Record excerpts ::

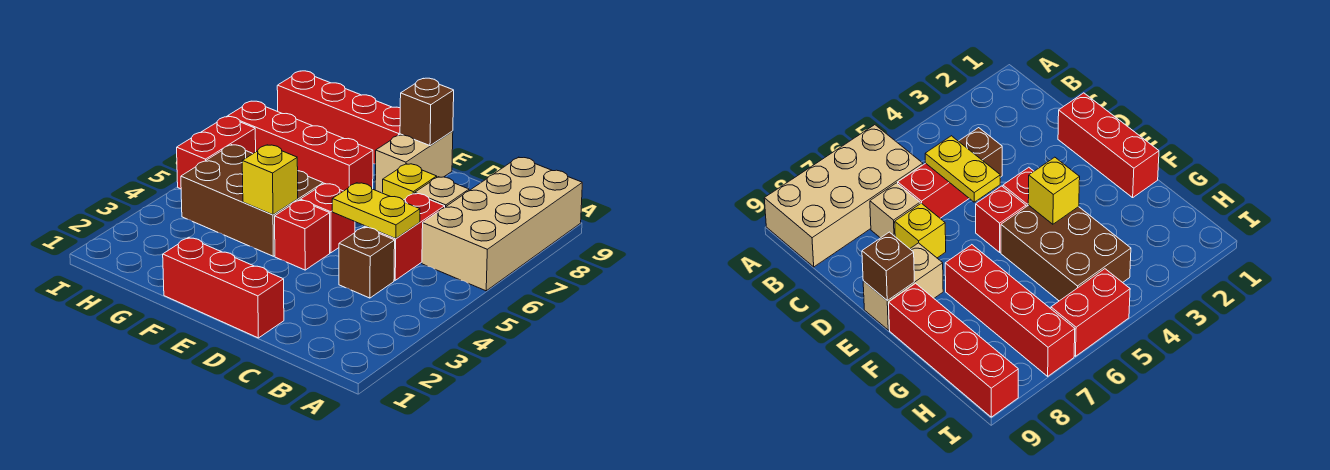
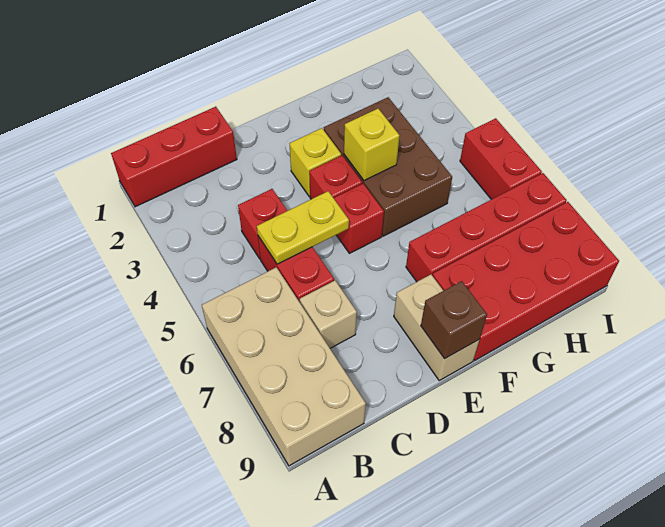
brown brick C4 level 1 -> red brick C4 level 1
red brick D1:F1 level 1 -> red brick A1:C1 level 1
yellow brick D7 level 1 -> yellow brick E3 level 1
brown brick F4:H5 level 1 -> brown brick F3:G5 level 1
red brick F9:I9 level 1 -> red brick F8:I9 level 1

Your objective :: An exact copy of the records is required. Pictures do not belong in it.

Exercise answer ::
brown brick C4 level 1 -> red brick C4 level 1
red brick D1:F1 level 1 -> red brick A1:C1 level 1
yellow brick D7 level 1 -> yellow brick E3 level 1
brown brick F4:H5 level 1 -> brown brick F3:G5 level 1
red brick F9:I9 level 1 -> red brick F8:I9 level 1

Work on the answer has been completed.